§ **TASK BRIEF**: Copy every item below word for word, keeping each line in the same order.

-- Start TASK DATA --

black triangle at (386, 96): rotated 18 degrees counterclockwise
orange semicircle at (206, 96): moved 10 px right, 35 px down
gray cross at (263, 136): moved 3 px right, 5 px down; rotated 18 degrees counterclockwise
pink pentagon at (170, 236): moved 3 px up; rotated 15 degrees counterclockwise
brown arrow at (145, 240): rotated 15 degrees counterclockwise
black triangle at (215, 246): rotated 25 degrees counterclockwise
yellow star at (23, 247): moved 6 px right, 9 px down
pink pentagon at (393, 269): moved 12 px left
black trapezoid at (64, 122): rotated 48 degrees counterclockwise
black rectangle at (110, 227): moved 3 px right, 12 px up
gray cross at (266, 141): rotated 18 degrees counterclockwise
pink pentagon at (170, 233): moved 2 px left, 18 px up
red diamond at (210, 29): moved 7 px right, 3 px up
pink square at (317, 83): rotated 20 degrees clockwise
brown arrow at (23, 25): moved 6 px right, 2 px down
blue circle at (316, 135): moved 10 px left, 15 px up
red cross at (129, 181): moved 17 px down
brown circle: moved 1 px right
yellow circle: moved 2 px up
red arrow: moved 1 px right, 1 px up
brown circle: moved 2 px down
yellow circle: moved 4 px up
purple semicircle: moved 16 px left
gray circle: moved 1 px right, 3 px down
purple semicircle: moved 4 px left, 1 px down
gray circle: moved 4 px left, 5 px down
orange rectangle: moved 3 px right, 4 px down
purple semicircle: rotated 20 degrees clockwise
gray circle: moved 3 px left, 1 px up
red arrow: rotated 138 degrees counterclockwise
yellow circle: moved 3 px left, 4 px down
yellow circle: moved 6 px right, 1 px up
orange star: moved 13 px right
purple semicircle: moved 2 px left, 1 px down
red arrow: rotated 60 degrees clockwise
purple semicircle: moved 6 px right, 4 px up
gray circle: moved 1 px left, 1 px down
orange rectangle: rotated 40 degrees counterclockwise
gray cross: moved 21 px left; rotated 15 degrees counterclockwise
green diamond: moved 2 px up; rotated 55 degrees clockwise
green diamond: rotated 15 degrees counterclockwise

-- End TASK DATA --

§ **SOLUTION TO THE PROBLEM**:
black triangle at (386, 96): rotated 18 degrees counterclockwise
orange semicircle at (206, 96): moved 10 px right, 35 px down
gray cross at (263, 136): moved 3 px right, 5 px down; rotated 18 degrees counterclockwise
pink pentagon at (170, 236): moved 3 px up; rotated 15 degrees counterclockwise
brown arrow at (145, 240): rotated 15 degrees counterclockwise
black triangle at (215, 246): rotated 25 degrees counterclockwise
yellow star at (23, 247): moved 6 px right, 9 px down
pink pentagon at (393, 269): moved 12 px left
black trapezoid at (64, 122): rotated 48 degrees counterclockwise
black rectangle at (110, 227): moved 3 px right, 12 px up
gray cross at (266, 141): rotated 18 degrees counterclockwise
pink pentagon at (170, 233): moved 2 px left, 18 px up
red diamond at (210, 29): moved 7 px right, 3 px up
pink square at (317, 83): rotated 20 degrees clockwise
brown arrow at (23, 25): moved 6 px right, 2 px down
blue circle at (316, 135): moved 10 px left, 15 px up
red cross at (129, 181): moved 17 px down
brown circle: moved 1 px right
yellow circle: moved 2 px up
red arrow: moved 1 px right, 1 px up
brown circle: moved 2 px down
yellow circle: moved 4 px up
purple semicircle: moved 16 px left
gray circle: moved 1 px right, 3 px down
purple semicircle: moved 4 px left, 1 px down
gray circle: moved 4 px left, 5 px down
orange rectangle: moved 3 px right, 4 px down
purple semicircle: rotated 20 degrees clockwise
gray circle: moved 3 px left, 1 px up
red arrow: rotated 138 degrees counterclockwise
yellow circle: moved 3 px left, 4 px down
yellow circle: moved 6 px right, 1 px up
orange star: moved 13 px right
purple semicircle: moved 2 px left, 1 px down
red arrow: rotated 60 degrees clockwise
purple semicircle: moved 6 px right, 4 px up
gray circle: moved 1 px left, 1 px down
orange rectangle: rotated 40 degrees counterclockwise
gray cross: moved 21 px left; rotated 15 degrees counterclockwise
green diamond: moved 2 px up; rotated 55 degrees clockwise
green diamond: rotated 15 degrees counterclockwise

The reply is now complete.